**GIVEN DATA**
════════════════

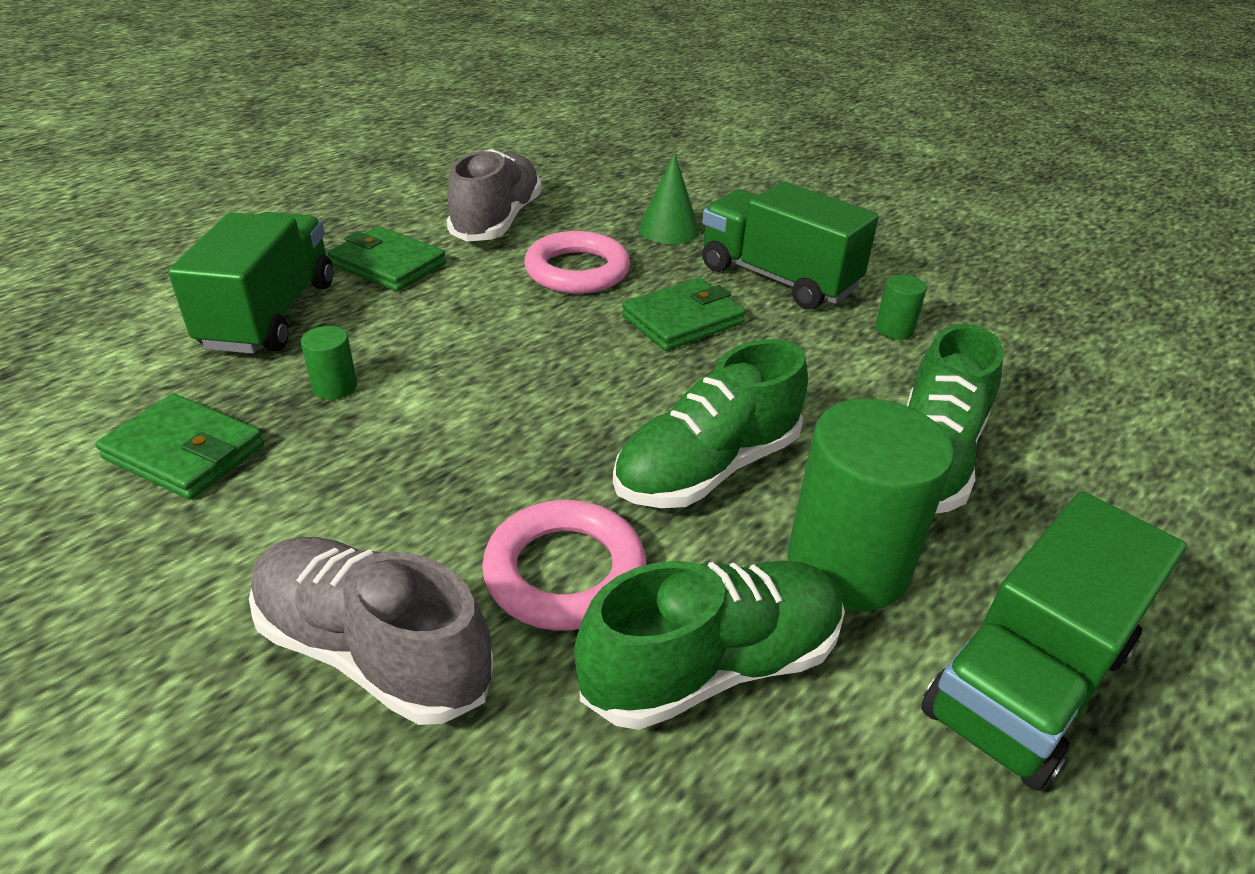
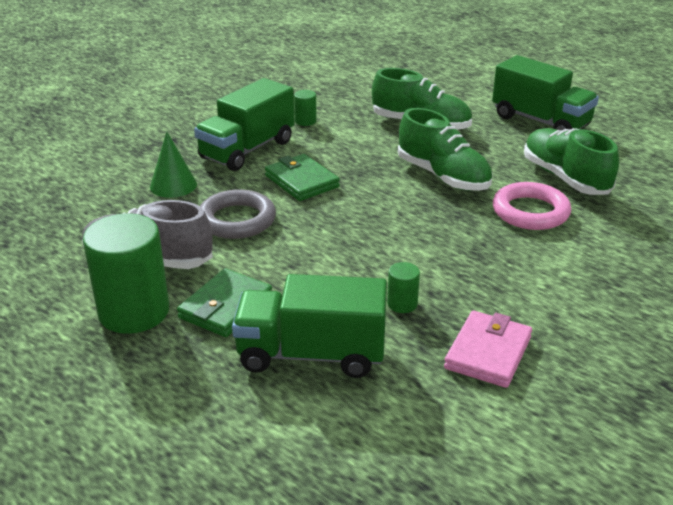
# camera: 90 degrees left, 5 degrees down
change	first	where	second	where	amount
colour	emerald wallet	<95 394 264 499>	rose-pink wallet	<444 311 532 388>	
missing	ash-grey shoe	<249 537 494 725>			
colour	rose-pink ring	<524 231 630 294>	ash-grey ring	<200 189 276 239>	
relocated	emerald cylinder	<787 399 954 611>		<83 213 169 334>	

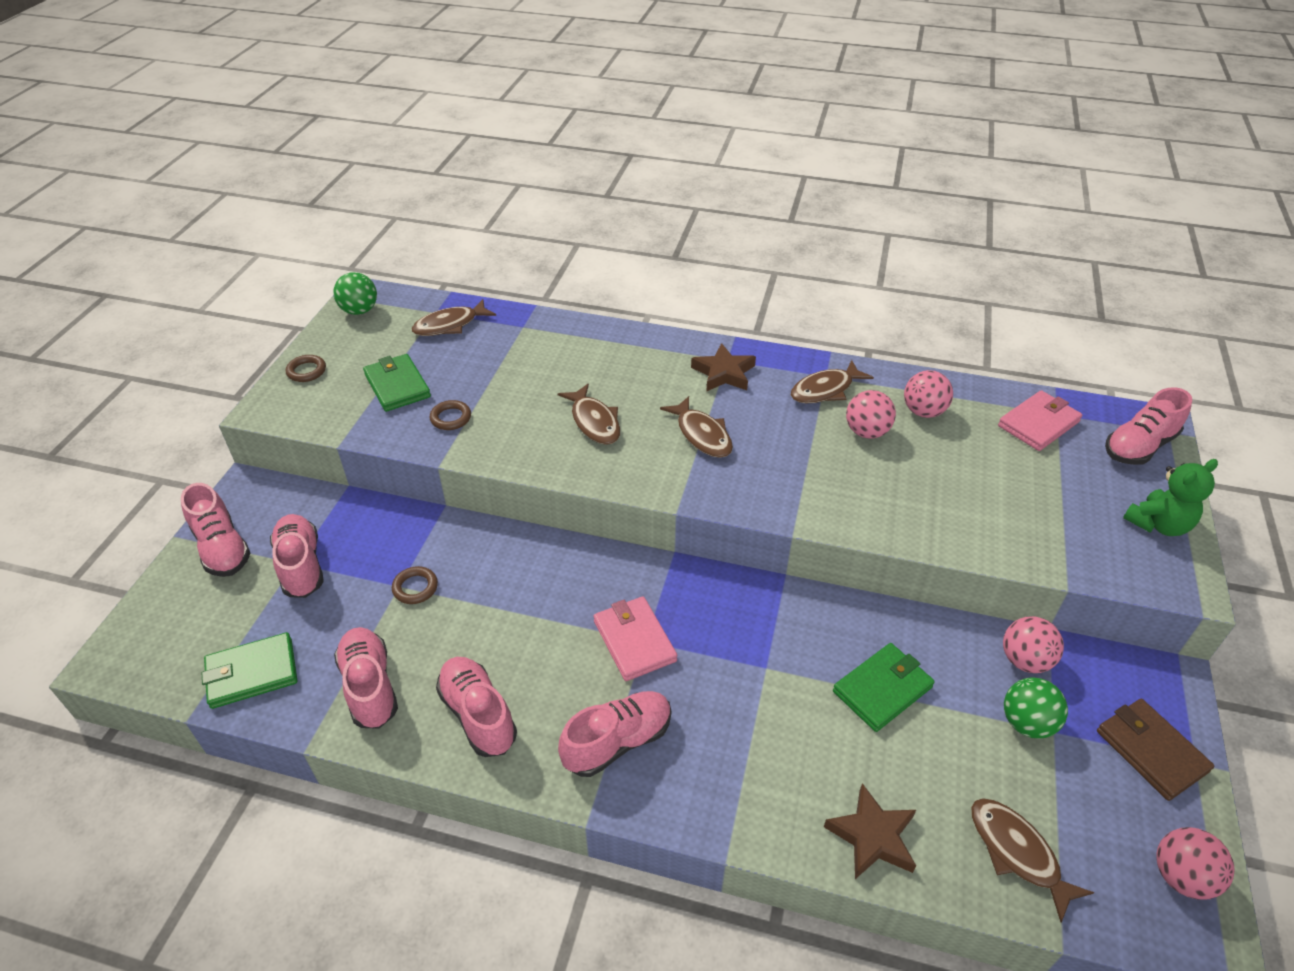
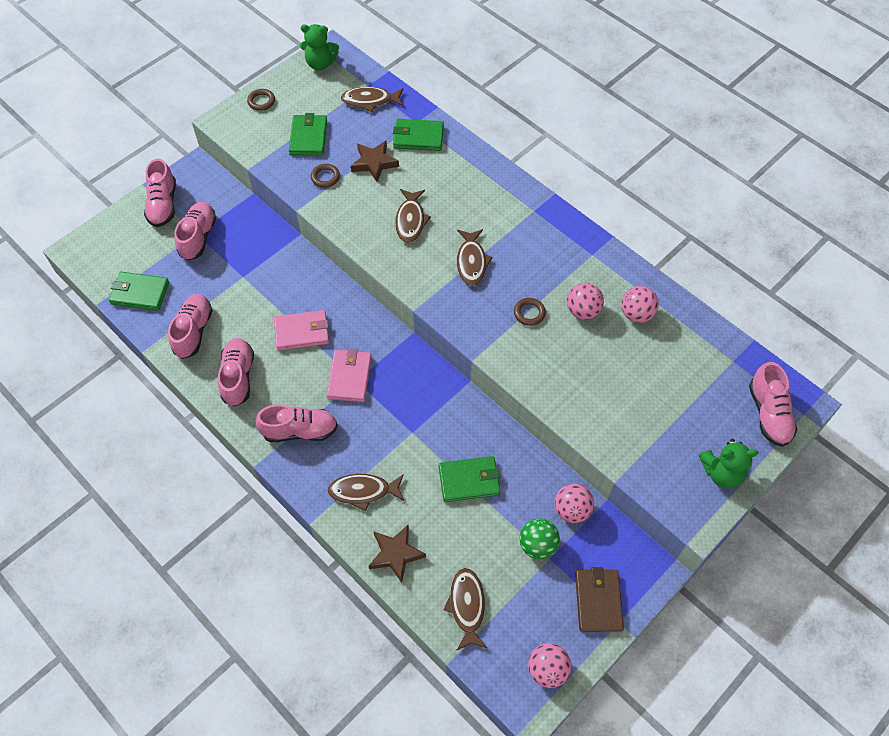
# camera: 30 degrees right, 15 degrees up
change	first	where	second	where	amount
exchanged	emerald ball	<334 272 377 315>	emerald teddy	<300 24 339 70>	
relocated	brown ring	<392 566 438 604>		<514 298 546 326>	
relocated	brown five-pointed star	<691 343 756 392>		<351 141 399 182>	
relocated	brown fish	<791 360 874 403>		<327 474 404 511>	
relocated	rose-pink wallet	<998 390 1082 451>		<274 310 329 351>	
spun	rose-pink shoe	<1105 387 1192 465>		<749 362 797 447>	90 degrees counterclockwise
appeared			emerald wallet	<393 119 444 151>	

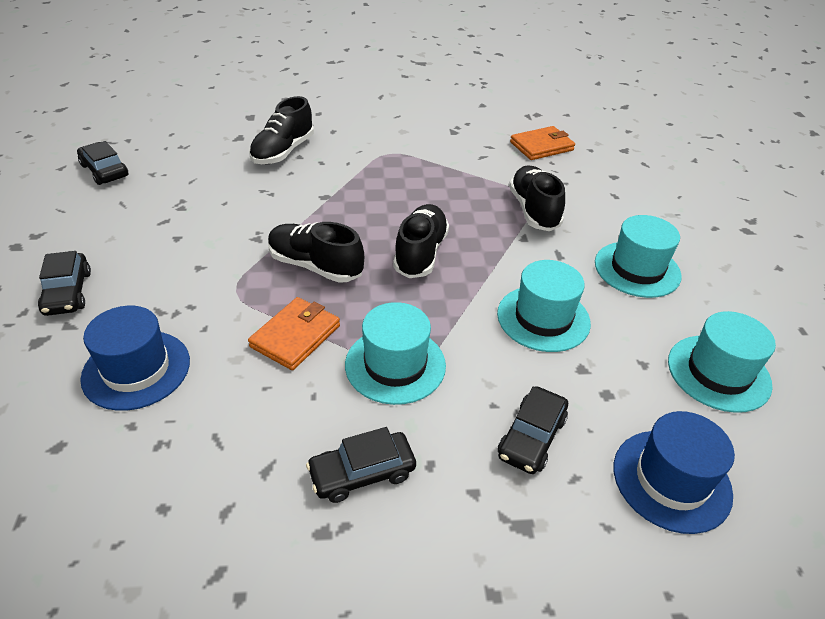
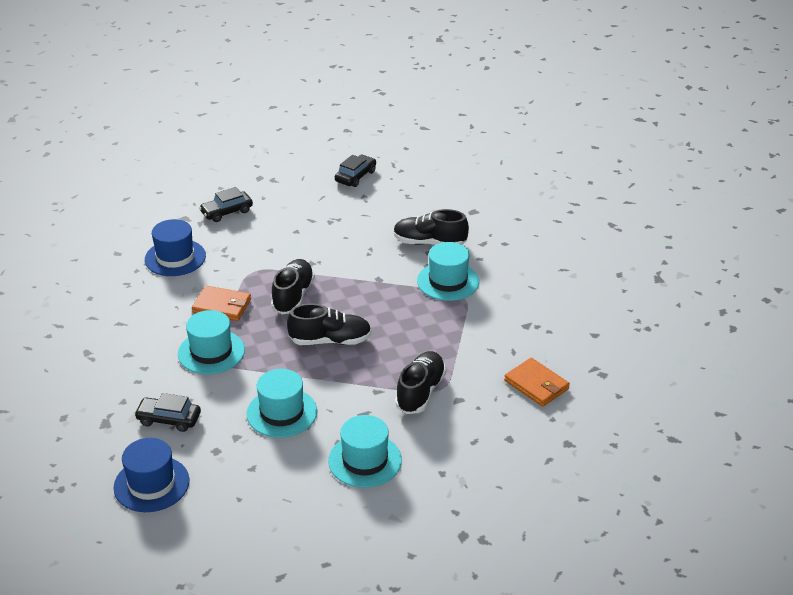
# camera: 75 degrees right, 5 degrees down
change	first	where	second	where	amount
missing	black car	<306 427 416 503>			
spun	black shoe	<509 165 565 231>		<395 351 446 414>	45 degrees counterclockwise
relocated	teal tall hat	<668 311 776 413>		<417 242 479 301>	

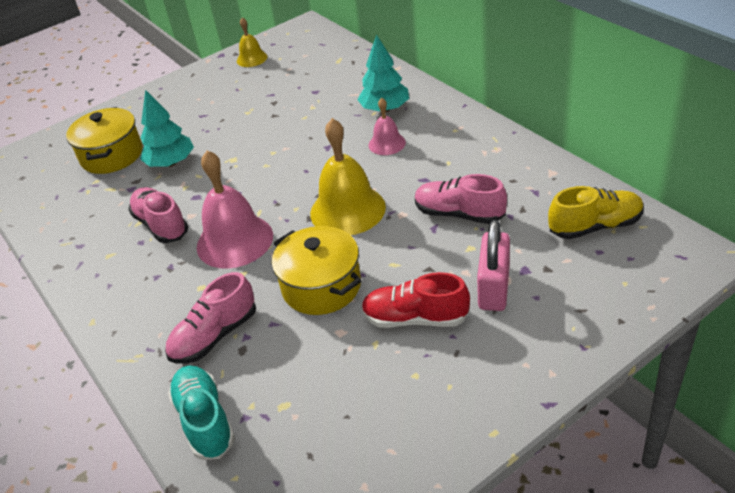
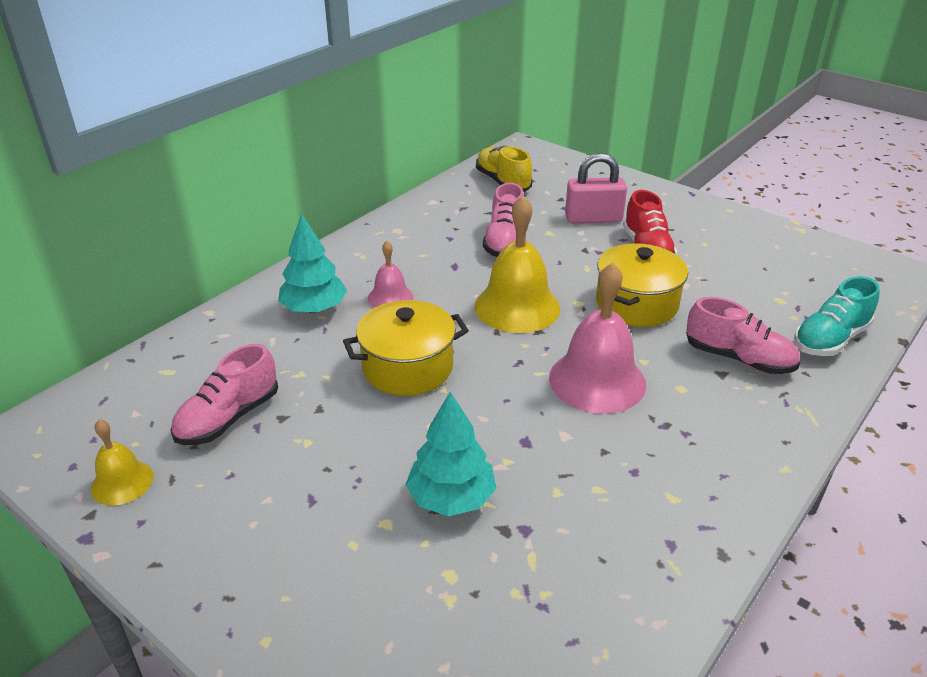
# camera: 110 degrees left, 5 degrees down
change	first	where	second	where	amount
relocated	bright yellow pot	<66 107 142 174>		<343 300 469 396>	
relocated	rose-pink shoe	<128 187 188 243>		<170 344 278 445>	

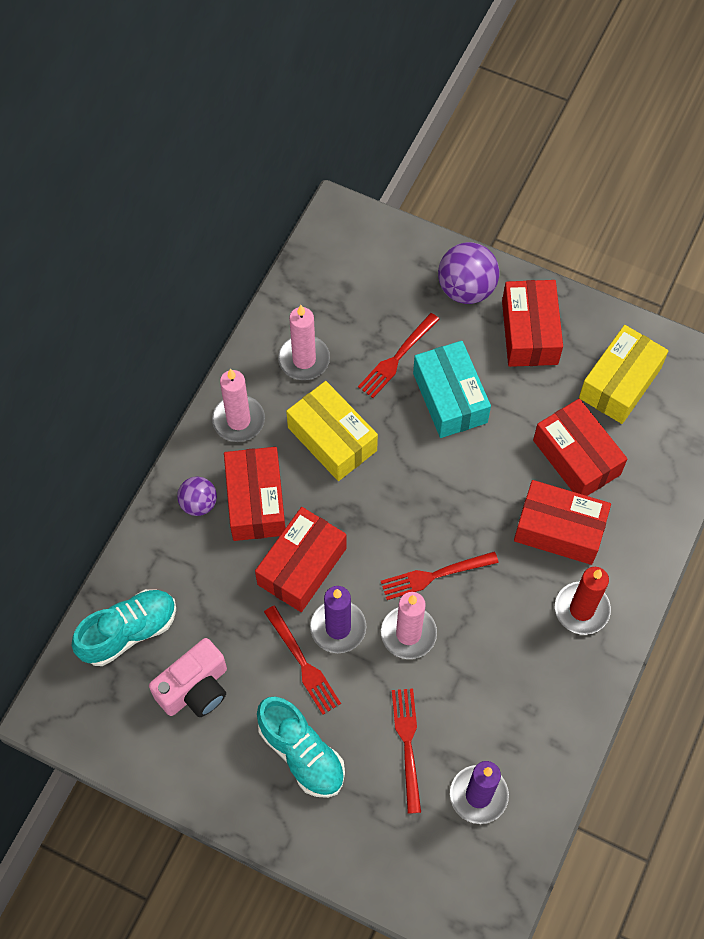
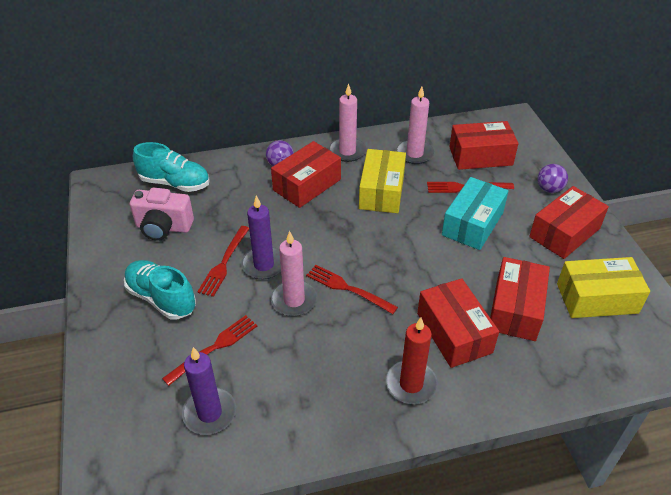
# camera: 50 degrees right, 20 degrees down
change	first	where	second	where	amount
relocated	scarlet box	<255 507 347 612>		<449 121 518 170>	
spun	teal shoe	<257 697 345 798>		<124 260 196 320>	120 degrees clockwise
size	royal purple ball	<438 242 499 304>		<538 164 568 193>	x0.61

════════════════

**ASSIGNED TASK**
Wherever the word "colour" turns up in the records above, copy the line that holds it.

**FINISHED EXERCISE**
colour	emerald wallet	<95 394 264 499>	rose-pink wallet	<444 311 532 388>	
colour	rose-pink ring	<524 231 630 294>	ash-grey ring	<200 189 276 239>	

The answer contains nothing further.